▸ **WHAT THE EXERCISE ASKS**
Line count for "brick": give the number of lines in the records below that hold it, and nothing else.

▸ **SUPPLIED MATERIAL**
--------
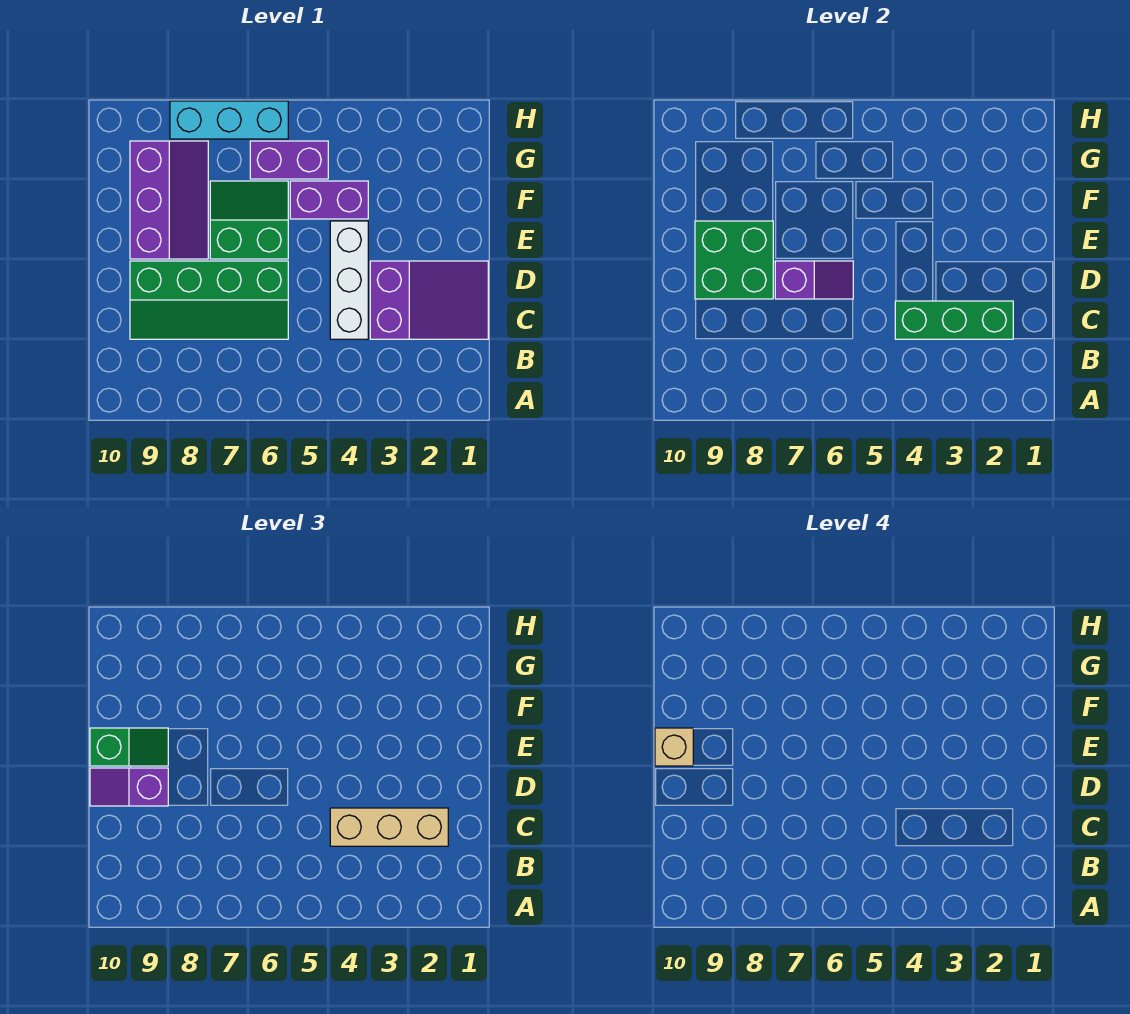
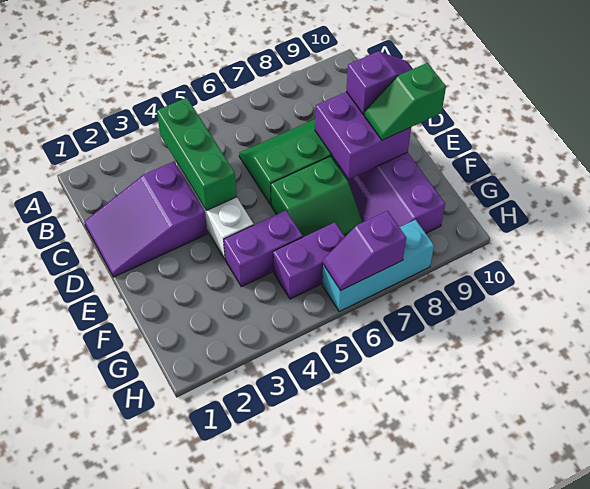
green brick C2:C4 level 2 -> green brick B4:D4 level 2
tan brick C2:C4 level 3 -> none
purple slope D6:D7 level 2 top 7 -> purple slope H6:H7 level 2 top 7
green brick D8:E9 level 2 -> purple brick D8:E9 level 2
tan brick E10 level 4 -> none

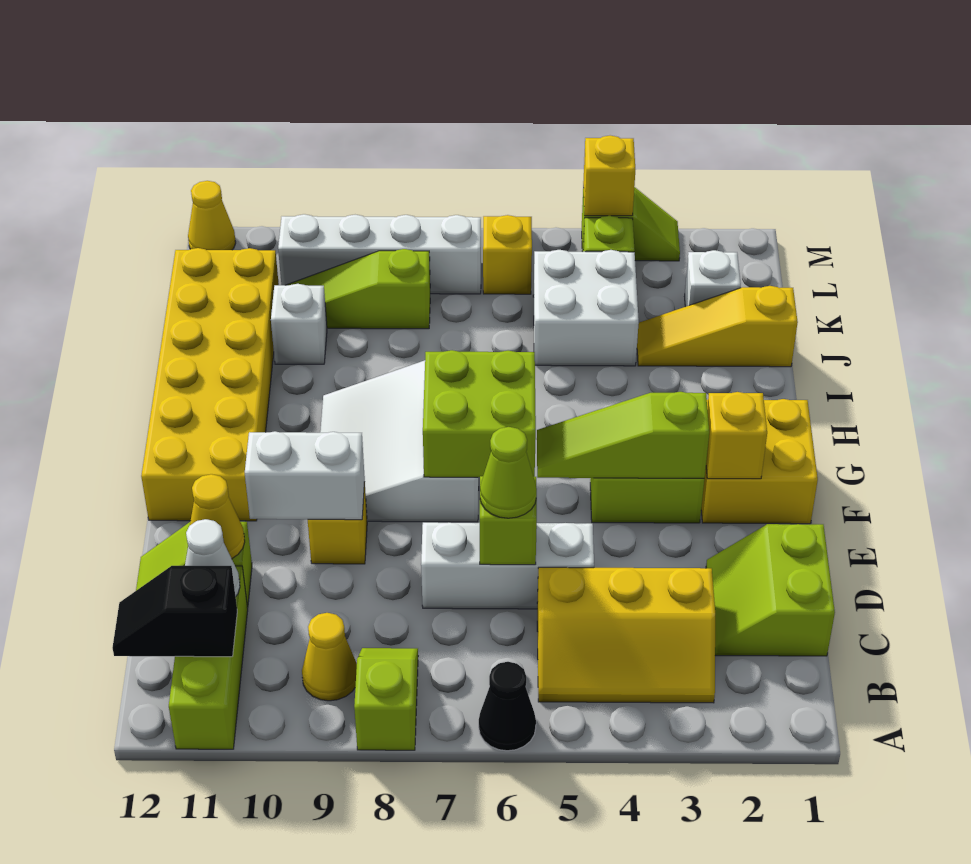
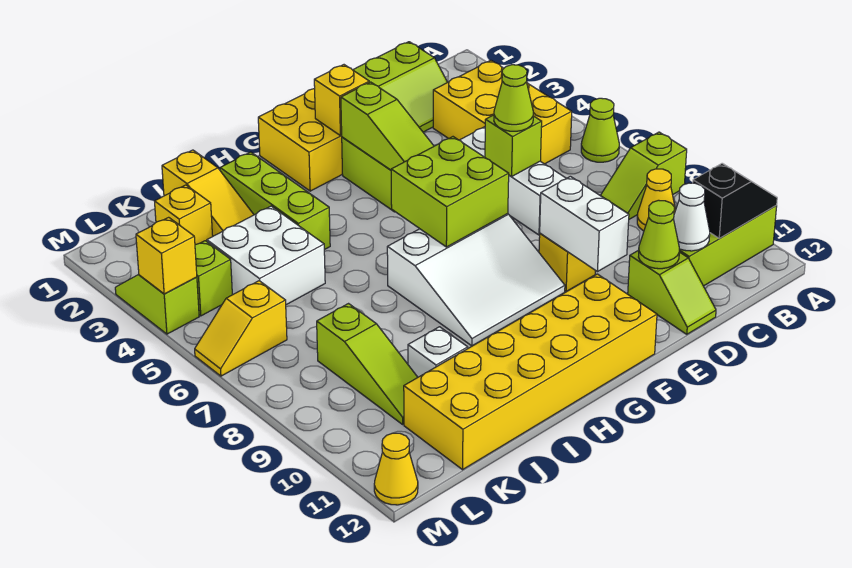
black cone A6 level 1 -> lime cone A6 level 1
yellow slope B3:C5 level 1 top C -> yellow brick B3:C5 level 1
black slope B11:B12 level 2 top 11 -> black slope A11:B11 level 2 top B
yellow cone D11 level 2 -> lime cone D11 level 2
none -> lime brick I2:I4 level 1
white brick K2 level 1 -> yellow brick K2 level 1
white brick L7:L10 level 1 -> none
--------
▸ **OUTPUT FOR THIS EXERCISE**
8